▶ Exercise goal:
Please restate the data exactly, from the first line to the last.

(Items listed in a dataset)

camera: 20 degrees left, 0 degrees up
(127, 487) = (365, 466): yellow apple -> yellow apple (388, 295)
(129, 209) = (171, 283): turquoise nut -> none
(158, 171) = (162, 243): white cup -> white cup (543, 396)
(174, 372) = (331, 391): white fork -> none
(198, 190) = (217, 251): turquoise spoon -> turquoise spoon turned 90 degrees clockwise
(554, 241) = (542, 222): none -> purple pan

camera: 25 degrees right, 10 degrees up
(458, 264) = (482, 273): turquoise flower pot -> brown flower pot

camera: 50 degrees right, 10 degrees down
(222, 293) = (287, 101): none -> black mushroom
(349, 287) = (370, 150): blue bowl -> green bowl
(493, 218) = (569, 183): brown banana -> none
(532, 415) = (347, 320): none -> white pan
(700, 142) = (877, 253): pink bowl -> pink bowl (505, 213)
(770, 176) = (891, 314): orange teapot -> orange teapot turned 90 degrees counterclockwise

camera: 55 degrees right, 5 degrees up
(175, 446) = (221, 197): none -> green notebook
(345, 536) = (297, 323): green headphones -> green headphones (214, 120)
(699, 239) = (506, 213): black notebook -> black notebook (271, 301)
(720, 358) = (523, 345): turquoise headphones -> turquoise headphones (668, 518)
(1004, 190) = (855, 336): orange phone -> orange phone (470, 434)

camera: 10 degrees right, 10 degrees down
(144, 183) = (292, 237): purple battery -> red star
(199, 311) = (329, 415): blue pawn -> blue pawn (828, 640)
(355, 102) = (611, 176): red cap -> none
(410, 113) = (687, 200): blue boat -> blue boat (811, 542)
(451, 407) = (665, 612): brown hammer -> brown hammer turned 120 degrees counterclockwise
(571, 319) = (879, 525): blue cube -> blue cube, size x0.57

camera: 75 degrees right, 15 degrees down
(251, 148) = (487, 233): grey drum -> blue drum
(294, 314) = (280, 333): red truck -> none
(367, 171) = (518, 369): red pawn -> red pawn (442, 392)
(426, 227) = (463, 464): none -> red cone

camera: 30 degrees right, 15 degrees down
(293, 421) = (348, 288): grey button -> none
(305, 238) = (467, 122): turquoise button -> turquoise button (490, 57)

▶ Task output:
camera: 20 degrees left, 0 degrees up
(127, 487) = (365, 466): yellow apple -> yellow apple (388, 295)
(129, 209) = (171, 283): turquoise nut -> none
(158, 171) = (162, 243): white cup -> white cup (543, 396)
(174, 372) = (331, 391): white fork -> none
(198, 190) = (217, 251): turquoise spoon -> turquoise spoon turned 90 degrees clockwise
(554, 241) = (542, 222): none -> purple pan

camera: 25 degrees right, 10 degrees up
(458, 264) = (482, 273): turquoise flower pot -> brown flower pot

camera: 50 degrees right, 10 degrees down
(222, 293) = (287, 101): none -> black mushroom
(349, 287) = (370, 150): blue bowl -> green bowl
(493, 218) = (569, 183): brown banana -> none
(532, 415) = (347, 320): none -> white pan
(700, 142) = (877, 253): pink bowl -> pink bowl (505, 213)
(770, 176) = (891, 314): orange teapot -> orange teapot turned 90 degrees counterclockwise

camera: 55 degrees right, 5 degrees up
(175, 446) = (221, 197): none -> green notebook
(345, 536) = (297, 323): green headphones -> green headphones (214, 120)
(699, 239) = (506, 213): black notebook -> black notebook (271, 301)
(720, 358) = (523, 345): turquoise headphones -> turquoise headphones (668, 518)
(1004, 190) = (855, 336): orange phone -> orange phone (470, 434)

camera: 10 degrees right, 10 degrees down
(144, 183) = (292, 237): purple battery -> red star
(199, 311) = (329, 415): blue pawn -> blue pawn (828, 640)
(355, 102) = (611, 176): red cap -> none
(410, 113) = (687, 200): blue boat -> blue boat (811, 542)
(451, 407) = (665, 612): brown hammer -> brown hammer turned 120 degrees counterclockwise
(571, 319) = (879, 525): blue cube -> blue cube, size x0.57

camera: 75 degrees right, 15 degrees down
(251, 148) = (487, 233): grey drum -> blue drum
(294, 314) = (280, 333): red truck -> none
(367, 171) = (518, 369): red pawn -> red pawn (442, 392)
(426, 227) = (463, 464): none -> red cone

camera: 30 degrees right, 15 degrees down
(293, 421) = (348, 288): grey button -> none
(305, 238) = (467, 122): turquoise button -> turquoise button (490, 57)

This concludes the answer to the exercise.